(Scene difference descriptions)
-------

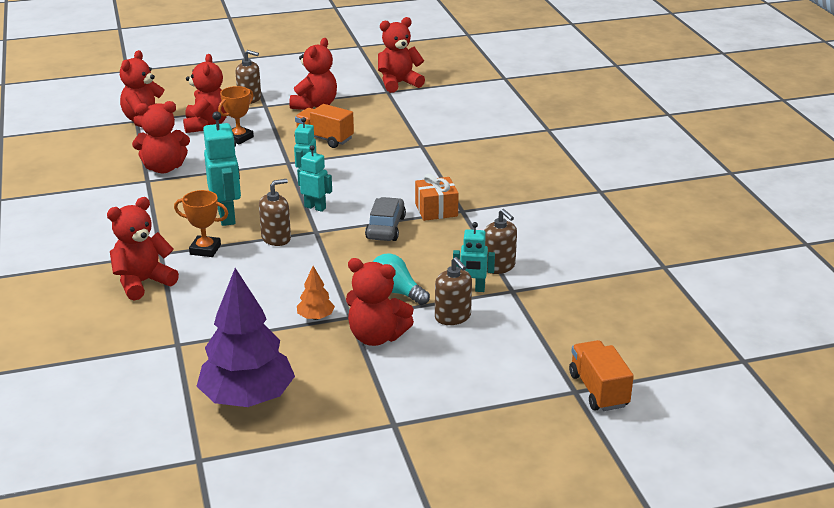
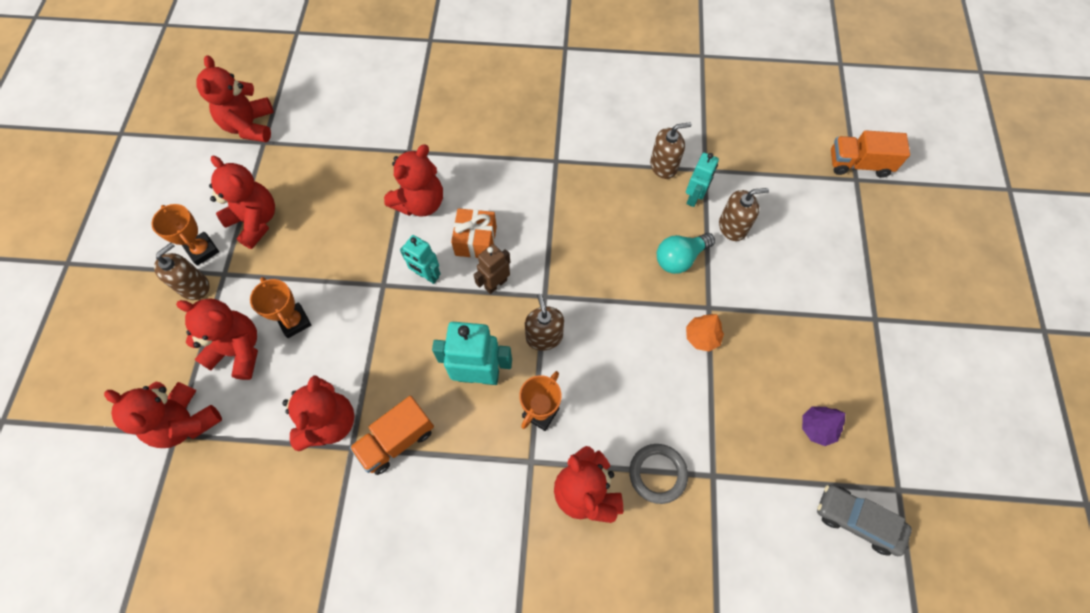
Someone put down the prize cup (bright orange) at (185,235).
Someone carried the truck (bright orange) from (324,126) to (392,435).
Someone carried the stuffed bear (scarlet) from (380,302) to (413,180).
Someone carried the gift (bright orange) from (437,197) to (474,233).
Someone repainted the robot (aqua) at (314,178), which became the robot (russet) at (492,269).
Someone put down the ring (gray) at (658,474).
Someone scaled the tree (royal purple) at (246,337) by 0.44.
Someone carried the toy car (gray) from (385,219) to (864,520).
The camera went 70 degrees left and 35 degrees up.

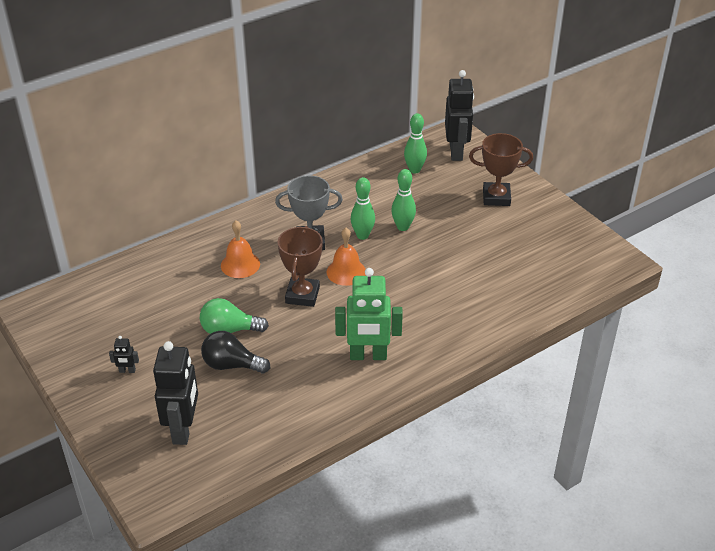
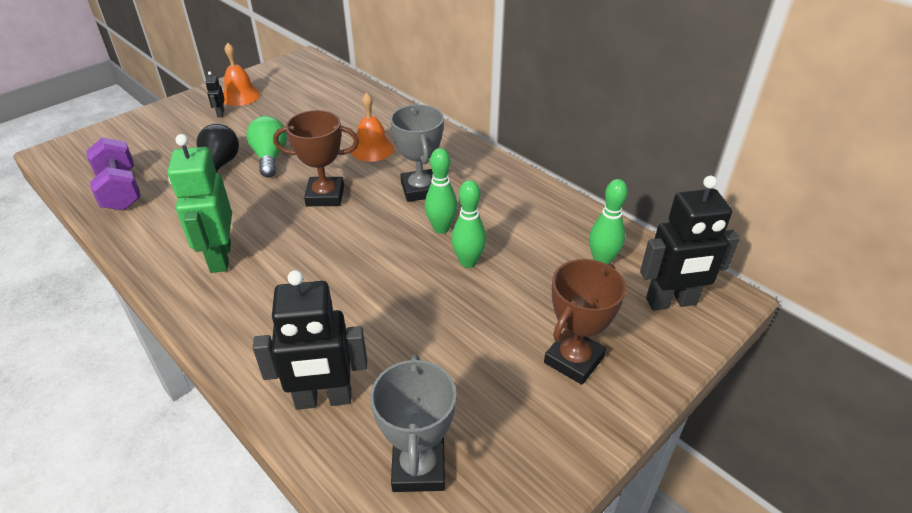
Someone put down the free weight (royal purple) at (113,173).
Someone carried the hand bell (bright orange) from (346,257) to (242,74).
Someone carried the robot (black) from (175,393) to (310,340).
Someone put down the prize cup (gray) at (413,423).
Someone rotated the prize cup (russet) at (501,169) by 45 degrees clockwise.
The camera went 80 degrees right and 0 degrees up.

-------

- Instructions for the task -
Return every line above that contains the word "orange".

- Output of the task -
Someone put down the prize cup (bright orange) at (185,235).
Someone carried the truck (bright orange) from (324,126) to (392,435).
Someone carried the gift (bright orange) from (437,197) to (474,233).
Someone carried the hand bell (bright orange) from (346,257) to (242,74).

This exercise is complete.